[Given records Boundary: Start]
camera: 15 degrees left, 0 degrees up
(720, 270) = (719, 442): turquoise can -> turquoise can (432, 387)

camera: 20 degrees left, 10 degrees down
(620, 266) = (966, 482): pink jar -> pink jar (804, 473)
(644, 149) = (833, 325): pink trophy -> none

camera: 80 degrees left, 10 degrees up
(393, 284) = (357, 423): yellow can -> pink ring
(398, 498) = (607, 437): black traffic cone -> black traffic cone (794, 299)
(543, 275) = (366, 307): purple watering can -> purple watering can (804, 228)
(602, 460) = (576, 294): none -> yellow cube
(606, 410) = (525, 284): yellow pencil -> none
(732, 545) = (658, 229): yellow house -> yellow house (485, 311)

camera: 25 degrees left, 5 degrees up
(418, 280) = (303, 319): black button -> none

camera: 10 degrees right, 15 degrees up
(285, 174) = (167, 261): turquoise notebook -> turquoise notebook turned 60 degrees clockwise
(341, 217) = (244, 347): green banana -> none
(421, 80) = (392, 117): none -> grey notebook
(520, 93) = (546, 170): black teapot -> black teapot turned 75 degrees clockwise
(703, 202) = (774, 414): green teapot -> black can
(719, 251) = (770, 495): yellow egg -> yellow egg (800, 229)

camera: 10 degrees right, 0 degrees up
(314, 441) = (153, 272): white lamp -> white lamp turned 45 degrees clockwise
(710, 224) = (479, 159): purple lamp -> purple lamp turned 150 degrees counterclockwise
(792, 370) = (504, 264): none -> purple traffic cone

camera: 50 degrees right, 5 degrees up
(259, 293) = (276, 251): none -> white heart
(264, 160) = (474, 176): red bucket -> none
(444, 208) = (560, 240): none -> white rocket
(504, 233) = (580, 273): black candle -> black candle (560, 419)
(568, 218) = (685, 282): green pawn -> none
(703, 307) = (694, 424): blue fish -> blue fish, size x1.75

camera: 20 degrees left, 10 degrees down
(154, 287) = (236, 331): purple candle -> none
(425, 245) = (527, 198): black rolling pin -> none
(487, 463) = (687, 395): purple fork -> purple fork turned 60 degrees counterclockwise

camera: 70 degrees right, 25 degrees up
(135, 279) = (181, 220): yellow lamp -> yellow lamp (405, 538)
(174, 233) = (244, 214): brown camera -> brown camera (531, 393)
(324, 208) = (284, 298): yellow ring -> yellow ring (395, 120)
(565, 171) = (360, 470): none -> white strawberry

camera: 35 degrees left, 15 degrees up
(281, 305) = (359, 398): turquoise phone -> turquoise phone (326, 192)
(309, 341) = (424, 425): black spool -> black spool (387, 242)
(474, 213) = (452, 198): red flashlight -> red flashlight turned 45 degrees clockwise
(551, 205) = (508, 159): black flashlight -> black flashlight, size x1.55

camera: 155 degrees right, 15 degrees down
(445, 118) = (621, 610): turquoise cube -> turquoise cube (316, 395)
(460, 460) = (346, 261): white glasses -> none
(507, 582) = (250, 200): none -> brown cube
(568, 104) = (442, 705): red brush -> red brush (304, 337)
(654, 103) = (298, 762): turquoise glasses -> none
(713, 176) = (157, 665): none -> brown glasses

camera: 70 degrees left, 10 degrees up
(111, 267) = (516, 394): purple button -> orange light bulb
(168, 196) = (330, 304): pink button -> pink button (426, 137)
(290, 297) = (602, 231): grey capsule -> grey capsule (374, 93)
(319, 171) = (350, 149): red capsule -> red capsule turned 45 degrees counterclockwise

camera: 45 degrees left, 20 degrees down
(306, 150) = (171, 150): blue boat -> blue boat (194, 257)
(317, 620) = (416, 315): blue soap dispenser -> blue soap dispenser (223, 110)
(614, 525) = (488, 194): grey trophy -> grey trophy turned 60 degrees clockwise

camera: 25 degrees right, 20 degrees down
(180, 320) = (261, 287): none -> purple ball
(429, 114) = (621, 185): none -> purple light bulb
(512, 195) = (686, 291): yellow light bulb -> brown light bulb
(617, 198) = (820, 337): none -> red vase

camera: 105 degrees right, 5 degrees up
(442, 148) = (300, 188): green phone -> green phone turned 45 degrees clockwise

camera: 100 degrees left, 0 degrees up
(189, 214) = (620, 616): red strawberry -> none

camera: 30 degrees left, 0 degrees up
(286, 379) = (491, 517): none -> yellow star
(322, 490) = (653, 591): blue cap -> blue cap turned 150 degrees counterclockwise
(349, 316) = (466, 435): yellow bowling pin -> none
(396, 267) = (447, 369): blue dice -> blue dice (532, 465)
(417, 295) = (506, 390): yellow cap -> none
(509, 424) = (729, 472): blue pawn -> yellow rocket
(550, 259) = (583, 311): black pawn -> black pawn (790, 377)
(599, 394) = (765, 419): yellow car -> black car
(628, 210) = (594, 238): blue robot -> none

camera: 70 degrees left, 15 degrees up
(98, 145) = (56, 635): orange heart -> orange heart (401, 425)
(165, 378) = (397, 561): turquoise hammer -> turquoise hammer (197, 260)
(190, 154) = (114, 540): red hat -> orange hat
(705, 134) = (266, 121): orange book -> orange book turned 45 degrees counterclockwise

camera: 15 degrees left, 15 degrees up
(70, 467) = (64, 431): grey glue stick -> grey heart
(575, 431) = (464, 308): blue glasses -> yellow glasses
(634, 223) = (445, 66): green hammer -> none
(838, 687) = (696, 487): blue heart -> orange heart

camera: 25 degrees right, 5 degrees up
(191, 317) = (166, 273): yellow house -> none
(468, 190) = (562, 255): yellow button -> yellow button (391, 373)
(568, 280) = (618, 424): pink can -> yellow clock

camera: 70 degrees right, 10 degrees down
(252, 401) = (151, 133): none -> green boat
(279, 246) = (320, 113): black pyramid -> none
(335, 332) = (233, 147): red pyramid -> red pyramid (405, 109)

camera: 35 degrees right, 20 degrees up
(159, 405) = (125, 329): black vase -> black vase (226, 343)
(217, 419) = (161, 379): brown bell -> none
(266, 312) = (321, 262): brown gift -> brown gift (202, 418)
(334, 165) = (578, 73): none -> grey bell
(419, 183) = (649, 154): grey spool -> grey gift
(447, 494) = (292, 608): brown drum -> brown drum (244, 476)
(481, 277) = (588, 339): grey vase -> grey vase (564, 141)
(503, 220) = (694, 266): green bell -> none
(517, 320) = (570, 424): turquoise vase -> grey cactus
[Given records Boundary: End]
About this exercise -
Word for word, transcribe all of the material.

Answer to the problem -
camera: 15 degrees left, 0 degrees up
(720, 270) = (719, 442): turquoise can -> turquoise can (432, 387)

camera: 20 degrees left, 10 degrees down
(620, 266) = (966, 482): pink jar -> pink jar (804, 473)
(644, 149) = (833, 325): pink trophy -> none

camera: 80 degrees left, 10 degrees up
(393, 284) = (357, 423): yellow can -> pink ring
(398, 498) = (607, 437): black traffic cone -> black traffic cone (794, 299)
(543, 275) = (366, 307): purple watering can -> purple watering can (804, 228)
(602, 460) = (576, 294): none -> yellow cube
(606, 410) = (525, 284): yellow pencil -> none
(732, 545) = (658, 229): yellow house -> yellow house (485, 311)

camera: 25 degrees left, 5 degrees up
(418, 280) = (303, 319): black button -> none

camera: 10 degrees right, 15 degrees up
(285, 174) = (167, 261): turquoise notebook -> turquoise notebook turned 60 degrees clockwise
(341, 217) = (244, 347): green banana -> none
(421, 80) = (392, 117): none -> grey notebook
(520, 93) = (546, 170): black teapot -> black teapot turned 75 degrees clockwise
(703, 202) = (774, 414): green teapot -> black can
(719, 251) = (770, 495): yellow egg -> yellow egg (800, 229)

camera: 10 degrees right, 0 degrees up
(314, 441) = (153, 272): white lamp -> white lamp turned 45 degrees clockwise
(710, 224) = (479, 159): purple lamp -> purple lamp turned 150 degrees counterclockwise
(792, 370) = (504, 264): none -> purple traffic cone

camera: 50 degrees right, 5 degrees up
(259, 293) = (276, 251): none -> white heart
(264, 160) = (474, 176): red bucket -> none
(444, 208) = (560, 240): none -> white rocket
(504, 233) = (580, 273): black candle -> black candle (560, 419)
(568, 218) = (685, 282): green pawn -> none
(703, 307) = (694, 424): blue fish -> blue fish, size x1.75

camera: 20 degrees left, 10 degrees down
(154, 287) = (236, 331): purple candle -> none
(425, 245) = (527, 198): black rolling pin -> none
(487, 463) = (687, 395): purple fork -> purple fork turned 60 degrees counterclockwise

camera: 70 degrees right, 25 degrees up
(135, 279) = (181, 220): yellow lamp -> yellow lamp (405, 538)
(174, 233) = (244, 214): brown camera -> brown camera (531, 393)
(324, 208) = (284, 298): yellow ring -> yellow ring (395, 120)
(565, 171) = (360, 470): none -> white strawberry

camera: 35 degrees left, 15 degrees up
(281, 305) = (359, 398): turquoise phone -> turquoise phone (326, 192)
(309, 341) = (424, 425): black spool -> black spool (387, 242)
(474, 213) = (452, 198): red flashlight -> red flashlight turned 45 degrees clockwise
(551, 205) = (508, 159): black flashlight -> black flashlight, size x1.55

camera: 155 degrees right, 15 degrees down
(445, 118) = (621, 610): turquoise cube -> turquoise cube (316, 395)
(460, 460) = (346, 261): white glasses -> none
(507, 582) = (250, 200): none -> brown cube
(568, 104) = (442, 705): red brush -> red brush (304, 337)
(654, 103) = (298, 762): turquoise glasses -> none
(713, 176) = (157, 665): none -> brown glasses

camera: 70 degrees left, 10 degrees up
(111, 267) = (516, 394): purple button -> orange light bulb
(168, 196) = (330, 304): pink button -> pink button (426, 137)
(290, 297) = (602, 231): grey capsule -> grey capsule (374, 93)
(319, 171) = (350, 149): red capsule -> red capsule turned 45 degrees counterclockwise

camera: 45 degrees left, 20 degrees down
(306, 150) = (171, 150): blue boat -> blue boat (194, 257)
(317, 620) = (416, 315): blue soap dispenser -> blue soap dispenser (223, 110)
(614, 525) = (488, 194): grey trophy -> grey trophy turned 60 degrees clockwise

camera: 25 degrees right, 20 degrees down
(180, 320) = (261, 287): none -> purple ball
(429, 114) = (621, 185): none -> purple light bulb
(512, 195) = (686, 291): yellow light bulb -> brown light bulb
(617, 198) = (820, 337): none -> red vase

camera: 105 degrees right, 5 degrees up
(442, 148) = (300, 188): green phone -> green phone turned 45 degrees clockwise

camera: 100 degrees left, 0 degrees up
(189, 214) = (620, 616): red strawberry -> none

camera: 30 degrees left, 0 degrees up
(286, 379) = (491, 517): none -> yellow star
(322, 490) = (653, 591): blue cap -> blue cap turned 150 degrees counterclockwise
(349, 316) = (466, 435): yellow bowling pin -> none
(396, 267) = (447, 369): blue dice -> blue dice (532, 465)
(417, 295) = (506, 390): yellow cap -> none
(509, 424) = (729, 472): blue pawn -> yellow rocket
(550, 259) = (583, 311): black pawn -> black pawn (790, 377)
(599, 394) = (765, 419): yellow car -> black car
(628, 210) = (594, 238): blue robot -> none

camera: 70 degrees left, 15 degrees up
(98, 145) = (56, 635): orange heart -> orange heart (401, 425)
(165, 378) = (397, 561): turquoise hammer -> turquoise hammer (197, 260)
(190, 154) = (114, 540): red hat -> orange hat
(705, 134) = (266, 121): orange book -> orange book turned 45 degrees counterclockwise

camera: 15 degrees left, 15 degrees up
(70, 467) = (64, 431): grey glue stick -> grey heart
(575, 431) = (464, 308): blue glasses -> yellow glasses
(634, 223) = (445, 66): green hammer -> none
(838, 687) = (696, 487): blue heart -> orange heart

camera: 25 degrees right, 5 degrees up
(191, 317) = (166, 273): yellow house -> none
(468, 190) = (562, 255): yellow button -> yellow button (391, 373)
(568, 280) = (618, 424): pink can -> yellow clock

camera: 70 degrees right, 10 degrees down
(252, 401) = (151, 133): none -> green boat
(279, 246) = (320, 113): black pyramid -> none
(335, 332) = (233, 147): red pyramid -> red pyramid (405, 109)

camera: 35 degrees right, 20 degrees up
(159, 405) = (125, 329): black vase -> black vase (226, 343)
(217, 419) = (161, 379): brown bell -> none
(266, 312) = (321, 262): brown gift -> brown gift (202, 418)
(334, 165) = (578, 73): none -> grey bell
(419, 183) = (649, 154): grey spool -> grey gift
(447, 494) = (292, 608): brown drum -> brown drum (244, 476)
(481, 277) = (588, 339): grey vase -> grey vase (564, 141)
(503, 220) = (694, 266): green bell -> none
(517, 320) = (570, 424): turquoise vase -> grey cactus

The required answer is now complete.